*SOURCE DATA*:
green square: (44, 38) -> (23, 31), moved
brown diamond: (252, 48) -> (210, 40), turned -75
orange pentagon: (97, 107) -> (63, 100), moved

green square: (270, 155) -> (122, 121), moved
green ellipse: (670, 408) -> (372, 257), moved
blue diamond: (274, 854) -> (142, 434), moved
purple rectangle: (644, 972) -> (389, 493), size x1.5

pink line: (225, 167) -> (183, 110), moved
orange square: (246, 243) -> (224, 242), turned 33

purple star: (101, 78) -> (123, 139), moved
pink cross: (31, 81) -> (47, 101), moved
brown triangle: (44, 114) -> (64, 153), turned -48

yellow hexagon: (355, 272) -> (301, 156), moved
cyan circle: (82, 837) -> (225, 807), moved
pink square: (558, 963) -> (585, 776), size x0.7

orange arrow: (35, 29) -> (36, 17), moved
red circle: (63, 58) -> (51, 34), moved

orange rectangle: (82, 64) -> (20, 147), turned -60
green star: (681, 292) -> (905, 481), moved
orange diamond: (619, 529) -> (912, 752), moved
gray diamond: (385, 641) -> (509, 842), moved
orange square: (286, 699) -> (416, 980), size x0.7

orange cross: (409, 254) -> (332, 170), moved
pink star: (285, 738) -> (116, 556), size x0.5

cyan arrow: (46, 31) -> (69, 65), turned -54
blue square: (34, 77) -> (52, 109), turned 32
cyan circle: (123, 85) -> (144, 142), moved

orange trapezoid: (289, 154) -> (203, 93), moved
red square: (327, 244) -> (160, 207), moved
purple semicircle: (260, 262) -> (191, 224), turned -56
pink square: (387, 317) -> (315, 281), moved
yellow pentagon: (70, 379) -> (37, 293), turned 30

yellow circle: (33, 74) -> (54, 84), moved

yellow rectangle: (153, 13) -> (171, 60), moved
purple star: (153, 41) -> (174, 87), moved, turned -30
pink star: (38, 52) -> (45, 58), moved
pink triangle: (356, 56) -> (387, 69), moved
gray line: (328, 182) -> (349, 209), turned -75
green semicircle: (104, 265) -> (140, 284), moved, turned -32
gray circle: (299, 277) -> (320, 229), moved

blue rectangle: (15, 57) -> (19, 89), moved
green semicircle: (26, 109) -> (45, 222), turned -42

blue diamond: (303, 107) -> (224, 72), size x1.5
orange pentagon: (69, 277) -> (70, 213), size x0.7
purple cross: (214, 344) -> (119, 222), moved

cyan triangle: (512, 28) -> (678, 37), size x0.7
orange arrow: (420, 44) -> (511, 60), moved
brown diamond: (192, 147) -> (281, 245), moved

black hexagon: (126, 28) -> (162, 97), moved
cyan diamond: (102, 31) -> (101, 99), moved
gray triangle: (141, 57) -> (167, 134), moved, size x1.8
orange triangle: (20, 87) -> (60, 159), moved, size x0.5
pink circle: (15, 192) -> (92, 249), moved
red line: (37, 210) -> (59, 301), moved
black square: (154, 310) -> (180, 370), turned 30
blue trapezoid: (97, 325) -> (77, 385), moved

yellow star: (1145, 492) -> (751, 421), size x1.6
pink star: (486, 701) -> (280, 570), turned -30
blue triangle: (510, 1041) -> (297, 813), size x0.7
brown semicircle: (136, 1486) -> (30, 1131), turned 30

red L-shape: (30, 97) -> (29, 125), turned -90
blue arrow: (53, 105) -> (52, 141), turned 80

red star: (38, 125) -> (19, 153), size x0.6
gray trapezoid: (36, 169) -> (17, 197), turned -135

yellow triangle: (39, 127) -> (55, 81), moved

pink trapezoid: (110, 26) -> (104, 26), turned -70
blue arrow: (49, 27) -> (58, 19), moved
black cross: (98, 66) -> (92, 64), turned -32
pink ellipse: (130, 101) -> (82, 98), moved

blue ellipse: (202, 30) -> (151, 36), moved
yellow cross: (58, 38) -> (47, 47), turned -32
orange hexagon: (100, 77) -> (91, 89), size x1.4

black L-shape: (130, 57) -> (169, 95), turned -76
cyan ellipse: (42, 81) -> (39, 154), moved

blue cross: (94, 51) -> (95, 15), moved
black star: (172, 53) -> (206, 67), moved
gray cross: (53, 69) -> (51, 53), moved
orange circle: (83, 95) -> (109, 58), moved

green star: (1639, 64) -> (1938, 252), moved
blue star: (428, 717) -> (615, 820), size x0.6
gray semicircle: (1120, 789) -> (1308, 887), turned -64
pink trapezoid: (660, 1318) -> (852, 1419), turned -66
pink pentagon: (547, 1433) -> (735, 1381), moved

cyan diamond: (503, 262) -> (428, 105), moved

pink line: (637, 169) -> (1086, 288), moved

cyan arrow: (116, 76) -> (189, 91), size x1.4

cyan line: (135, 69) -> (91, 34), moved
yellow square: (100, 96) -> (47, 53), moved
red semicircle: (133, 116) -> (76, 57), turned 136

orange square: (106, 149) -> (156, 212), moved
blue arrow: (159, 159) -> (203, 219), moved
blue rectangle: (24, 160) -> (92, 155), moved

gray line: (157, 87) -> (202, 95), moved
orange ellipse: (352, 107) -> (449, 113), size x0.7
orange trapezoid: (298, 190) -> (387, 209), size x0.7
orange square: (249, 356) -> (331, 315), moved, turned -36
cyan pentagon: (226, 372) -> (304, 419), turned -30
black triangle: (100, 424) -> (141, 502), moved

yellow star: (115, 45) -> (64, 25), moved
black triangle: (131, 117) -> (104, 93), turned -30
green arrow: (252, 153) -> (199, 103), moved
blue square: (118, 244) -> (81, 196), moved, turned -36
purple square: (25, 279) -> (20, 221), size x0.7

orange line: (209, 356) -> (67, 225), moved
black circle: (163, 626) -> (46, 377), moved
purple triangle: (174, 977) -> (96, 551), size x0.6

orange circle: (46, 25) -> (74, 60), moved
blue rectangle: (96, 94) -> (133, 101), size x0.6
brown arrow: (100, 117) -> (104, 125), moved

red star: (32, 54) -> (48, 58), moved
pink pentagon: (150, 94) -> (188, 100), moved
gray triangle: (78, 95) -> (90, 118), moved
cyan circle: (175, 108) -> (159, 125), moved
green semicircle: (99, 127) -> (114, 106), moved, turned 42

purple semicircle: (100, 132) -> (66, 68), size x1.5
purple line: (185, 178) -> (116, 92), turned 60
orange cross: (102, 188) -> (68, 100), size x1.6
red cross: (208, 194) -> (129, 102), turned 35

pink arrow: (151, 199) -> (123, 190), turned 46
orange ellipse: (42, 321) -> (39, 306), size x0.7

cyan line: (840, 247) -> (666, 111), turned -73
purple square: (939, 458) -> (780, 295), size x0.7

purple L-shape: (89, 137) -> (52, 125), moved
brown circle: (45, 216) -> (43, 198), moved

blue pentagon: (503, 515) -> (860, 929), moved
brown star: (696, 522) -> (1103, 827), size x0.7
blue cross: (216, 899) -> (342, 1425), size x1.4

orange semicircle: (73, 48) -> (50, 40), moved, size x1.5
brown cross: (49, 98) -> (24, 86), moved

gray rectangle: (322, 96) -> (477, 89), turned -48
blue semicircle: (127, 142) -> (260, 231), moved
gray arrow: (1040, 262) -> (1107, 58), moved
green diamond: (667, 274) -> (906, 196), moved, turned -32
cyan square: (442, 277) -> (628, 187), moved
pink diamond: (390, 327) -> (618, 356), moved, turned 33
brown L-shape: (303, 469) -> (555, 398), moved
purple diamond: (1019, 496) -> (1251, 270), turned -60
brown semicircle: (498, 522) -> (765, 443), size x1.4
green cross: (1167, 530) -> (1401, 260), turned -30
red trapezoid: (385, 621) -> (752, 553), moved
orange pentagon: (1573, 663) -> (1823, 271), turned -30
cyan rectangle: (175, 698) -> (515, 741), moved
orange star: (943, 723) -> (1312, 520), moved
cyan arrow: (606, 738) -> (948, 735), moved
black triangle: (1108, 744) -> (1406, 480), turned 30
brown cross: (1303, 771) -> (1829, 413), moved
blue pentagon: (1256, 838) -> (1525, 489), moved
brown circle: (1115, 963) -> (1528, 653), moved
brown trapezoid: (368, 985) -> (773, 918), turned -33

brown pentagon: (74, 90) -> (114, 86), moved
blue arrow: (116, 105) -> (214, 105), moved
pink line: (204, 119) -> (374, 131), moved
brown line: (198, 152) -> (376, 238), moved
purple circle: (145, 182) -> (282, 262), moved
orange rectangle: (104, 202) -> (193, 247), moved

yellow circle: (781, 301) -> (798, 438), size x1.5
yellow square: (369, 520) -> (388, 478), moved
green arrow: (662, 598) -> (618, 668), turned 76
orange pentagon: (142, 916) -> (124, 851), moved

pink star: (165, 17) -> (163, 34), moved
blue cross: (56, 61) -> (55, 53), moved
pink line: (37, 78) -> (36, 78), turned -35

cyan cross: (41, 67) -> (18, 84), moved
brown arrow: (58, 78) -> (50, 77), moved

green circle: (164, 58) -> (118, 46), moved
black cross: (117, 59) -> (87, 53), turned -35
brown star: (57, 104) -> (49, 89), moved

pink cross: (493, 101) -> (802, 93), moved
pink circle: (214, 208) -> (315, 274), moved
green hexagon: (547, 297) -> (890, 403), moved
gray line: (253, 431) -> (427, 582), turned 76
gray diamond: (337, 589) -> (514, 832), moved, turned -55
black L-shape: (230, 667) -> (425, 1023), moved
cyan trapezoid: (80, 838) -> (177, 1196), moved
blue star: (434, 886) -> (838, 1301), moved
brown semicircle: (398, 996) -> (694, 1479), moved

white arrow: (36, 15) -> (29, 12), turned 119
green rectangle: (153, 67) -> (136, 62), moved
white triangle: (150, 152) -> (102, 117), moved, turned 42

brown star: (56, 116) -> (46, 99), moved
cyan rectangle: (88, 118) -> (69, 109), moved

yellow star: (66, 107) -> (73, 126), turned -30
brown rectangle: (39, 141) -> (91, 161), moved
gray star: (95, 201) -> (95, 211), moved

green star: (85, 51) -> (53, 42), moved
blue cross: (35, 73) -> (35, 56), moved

*EXERCISE AIM*: For each line of the data that includes the word "hexagon", return a copy of it.

*ANSWER SECTION*:
yellow hexagon: (355, 272) -> (301, 156), moved
black hexagon: (126, 28) -> (162, 97), moved
orange hexagon: (100, 77) -> (91, 89), size x1.4
green hexagon: (547, 297) -> (890, 403), moved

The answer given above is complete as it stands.